▶ **TASK INSTRUCTIONS**
Keeping every character as it is, transcribe the entries below.

▶ **DATA PROVIDED**
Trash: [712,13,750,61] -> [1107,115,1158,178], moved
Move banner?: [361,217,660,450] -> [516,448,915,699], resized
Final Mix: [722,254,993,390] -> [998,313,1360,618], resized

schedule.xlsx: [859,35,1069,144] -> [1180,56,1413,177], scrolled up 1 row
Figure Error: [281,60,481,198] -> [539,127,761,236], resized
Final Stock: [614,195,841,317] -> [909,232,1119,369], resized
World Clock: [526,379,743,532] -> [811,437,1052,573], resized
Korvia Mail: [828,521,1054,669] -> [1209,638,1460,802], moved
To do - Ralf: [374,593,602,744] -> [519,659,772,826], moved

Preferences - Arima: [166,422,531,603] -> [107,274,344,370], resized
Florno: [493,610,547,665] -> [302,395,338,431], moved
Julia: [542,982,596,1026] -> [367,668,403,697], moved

▶ **EXERCISE RESPONSE**
Trash: [712,13,750,61] -> [1107,115,1158,178], moved
Move banner?: [361,217,660,450] -> [516,448,915,699], resized
Final Mix: [722,254,993,390] -> [998,313,1360,618], resized

schedule.xlsx: [859,35,1069,144] -> [1180,56,1413,177], scrolled up 1 row
Figure Error: [281,60,481,198] -> [539,127,761,236], resized
Final Stock: [614,195,841,317] -> [909,232,1119,369], resized
World Clock: [526,379,743,532] -> [811,437,1052,573], resized
Korvia Mail: [828,521,1054,669] -> [1209,638,1460,802], moved
To do - Ralf: [374,593,602,744] -> [519,659,772,826], moved

Preferences - Arima: [166,422,531,603] -> [107,274,344,370], resized
Florno: [493,610,547,665] -> [302,395,338,431], moved
Julia: [542,982,596,1026] -> [367,668,403,697], moved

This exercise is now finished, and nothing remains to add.